=== Begin Enclosure ===

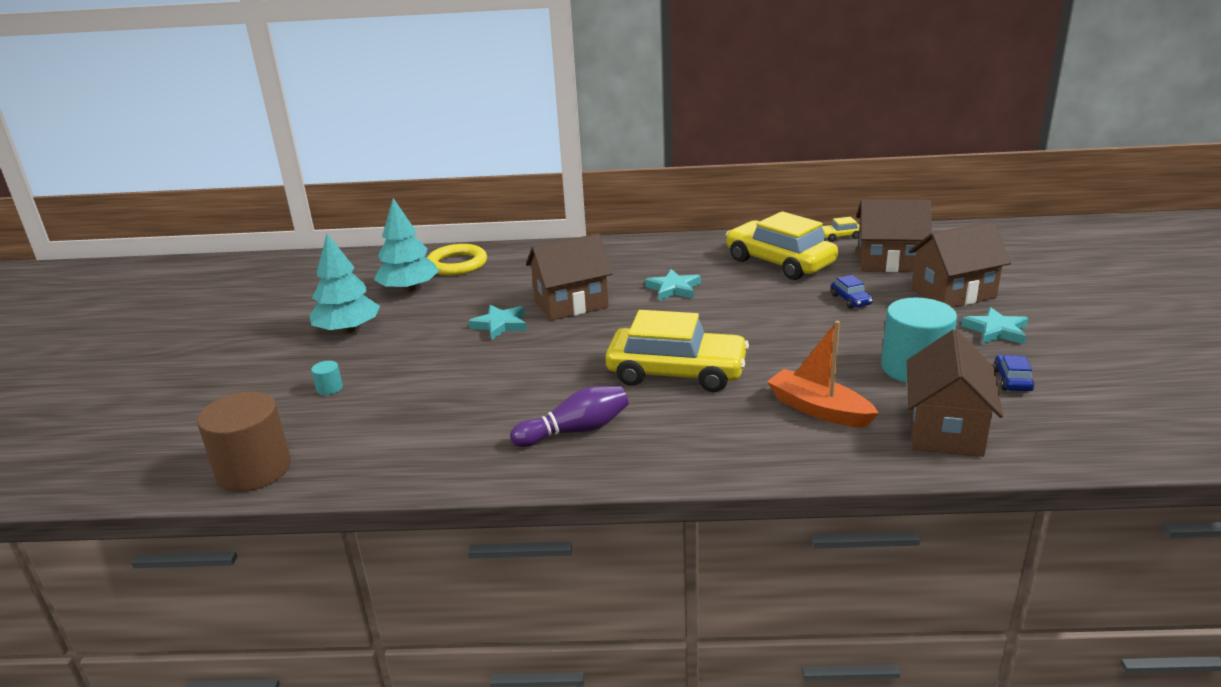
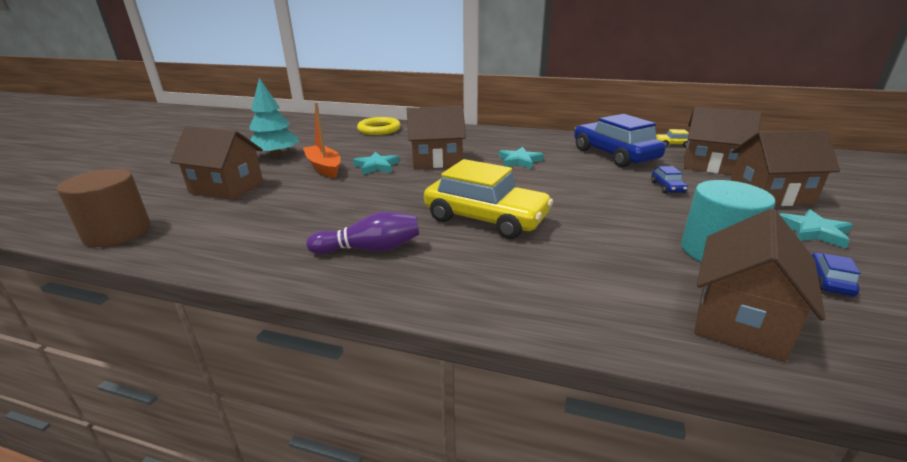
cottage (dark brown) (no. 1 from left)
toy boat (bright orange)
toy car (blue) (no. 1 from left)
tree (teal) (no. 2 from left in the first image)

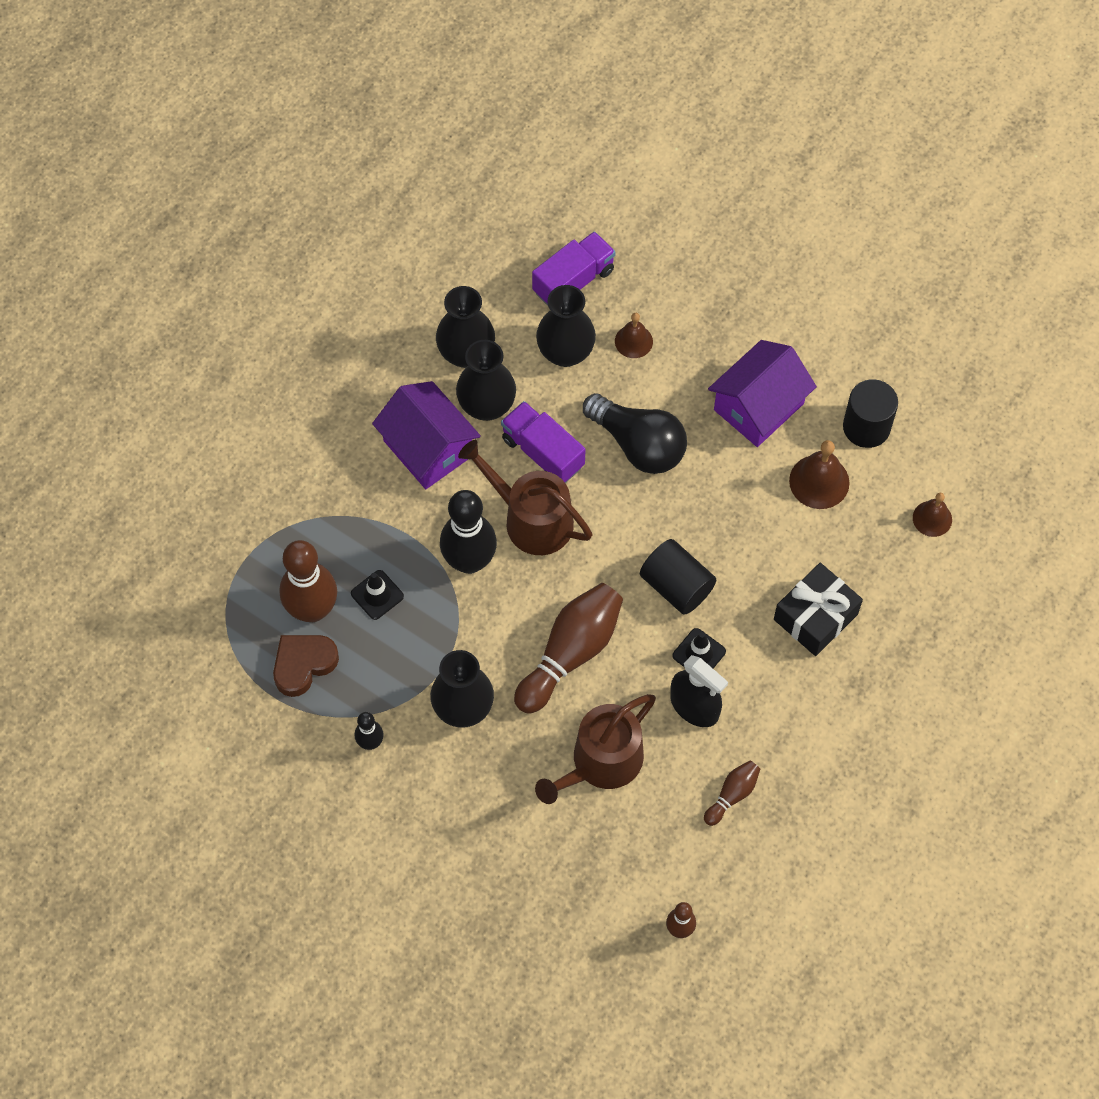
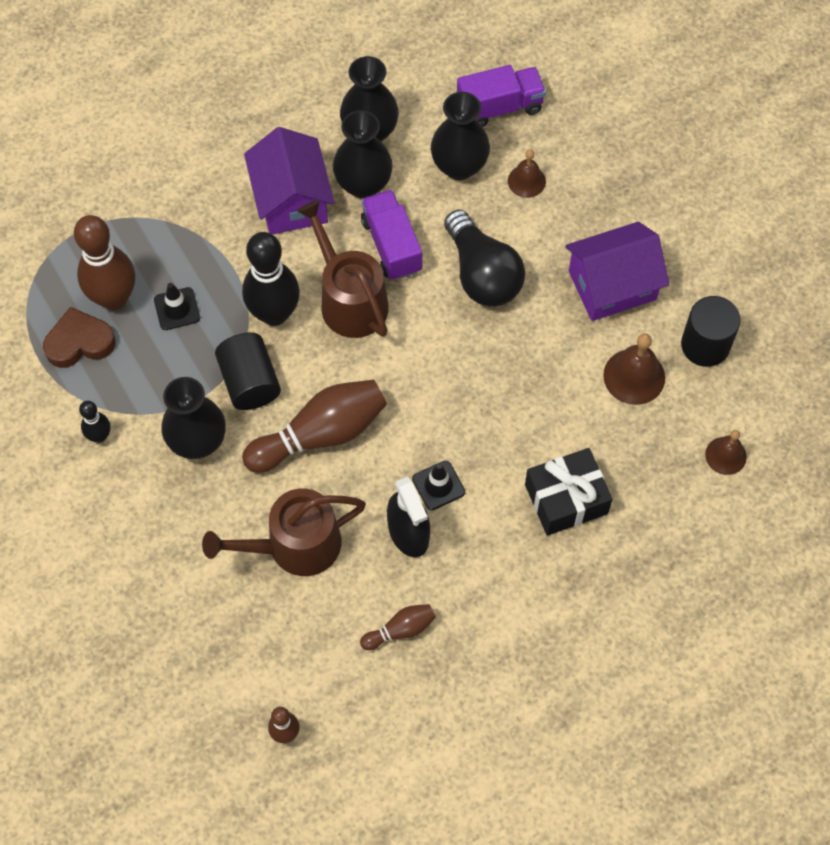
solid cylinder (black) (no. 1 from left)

=== End Enclosure ===

Directions for this task: Strip out the pictures and quote the remaining data word for word.

Answer for the task:
cottage (dark brown) (no. 1 from left)
toy boat (bright orange)
toy car (blue) (no. 1 from left)
tree (teal) (no. 2 from left in the first image)

solid cylinder (black) (no. 1 from left)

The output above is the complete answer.